From the entries that follow, copy exactly the lines beginning at the line holding "none -> pink brick D7 level 2" and continuing through the line holding "grey brick G4:H4".

═════ Supplied data ═════

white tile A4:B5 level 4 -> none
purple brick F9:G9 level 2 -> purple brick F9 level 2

═════
═════ Supplied data ═════

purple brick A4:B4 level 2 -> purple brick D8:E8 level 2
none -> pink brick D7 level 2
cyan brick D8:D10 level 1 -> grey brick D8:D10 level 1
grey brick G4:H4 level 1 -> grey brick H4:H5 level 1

═════

Exercise response:
none -> pink brick D7 level 2
cyan brick D8:D10 level 1 -> grey brick D8:D10 level 1
grey brick G4:H4 level 1 -> grey brick H4:H5 level 1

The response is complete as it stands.